LISTED RECORDS ▸
+++
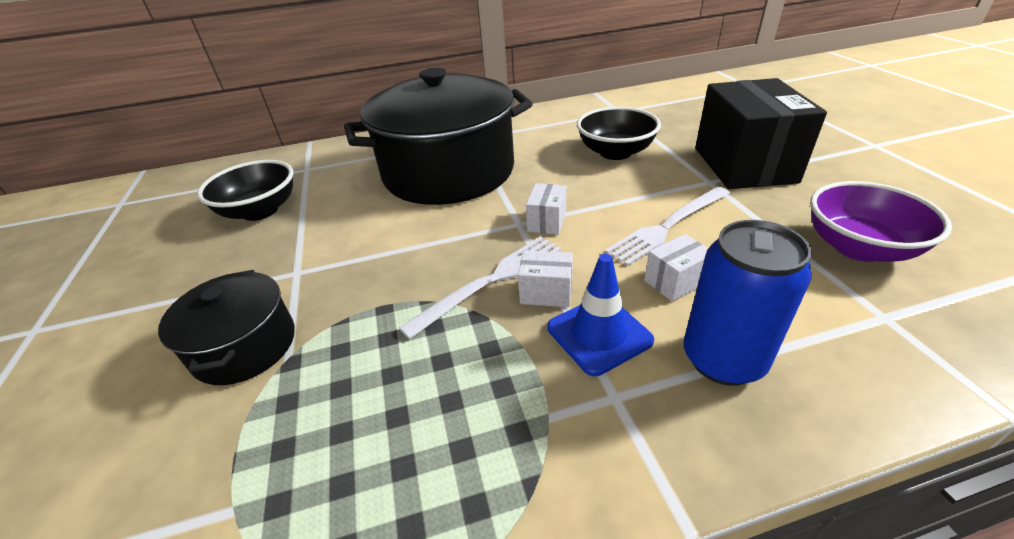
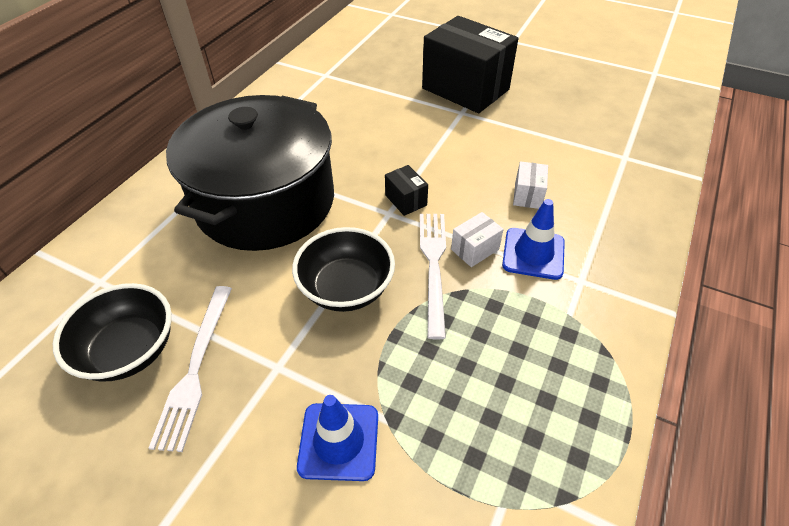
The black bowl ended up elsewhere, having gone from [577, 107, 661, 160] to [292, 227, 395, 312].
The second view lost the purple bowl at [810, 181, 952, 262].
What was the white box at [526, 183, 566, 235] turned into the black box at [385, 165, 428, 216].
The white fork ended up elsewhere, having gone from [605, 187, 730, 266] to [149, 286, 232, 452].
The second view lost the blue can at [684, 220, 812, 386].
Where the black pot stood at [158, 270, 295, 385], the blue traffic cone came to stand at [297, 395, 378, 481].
+++
AIM OF THE EXERCISE ▸ Where a line above contains the word "bowl", show that line.

EXERCISE RESULT ▸
The black bowl ended up elsewhere, having gone from [577, 107, 661, 160] to [292, 227, 395, 312].
The second view lost the purple bowl at [810, 181, 952, 262].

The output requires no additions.